Records contained in a dataset:
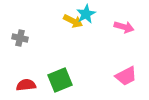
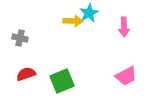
cyan star: moved 3 px right, 1 px up
yellow arrow: rotated 24 degrees counterclockwise
pink arrow: rotated 72 degrees clockwise
green square: moved 2 px right, 1 px down
red semicircle: moved 11 px up; rotated 12 degrees counterclockwise
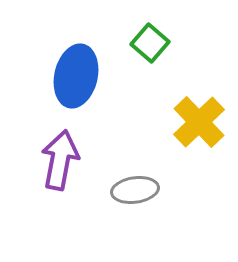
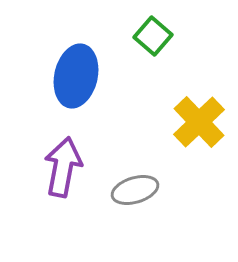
green square: moved 3 px right, 7 px up
purple arrow: moved 3 px right, 7 px down
gray ellipse: rotated 9 degrees counterclockwise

TASK OBJECTIVE: Output the records above exactly as they are, leaving out the pictures.

YOUR SOLUTION:
cyan star: moved 3 px right, 1 px up
yellow arrow: rotated 24 degrees counterclockwise
pink arrow: rotated 72 degrees clockwise
green square: moved 2 px right, 1 px down
red semicircle: moved 11 px up; rotated 12 degrees counterclockwise
green square: moved 3 px right, 7 px up
purple arrow: moved 3 px right, 7 px down
gray ellipse: rotated 9 degrees counterclockwise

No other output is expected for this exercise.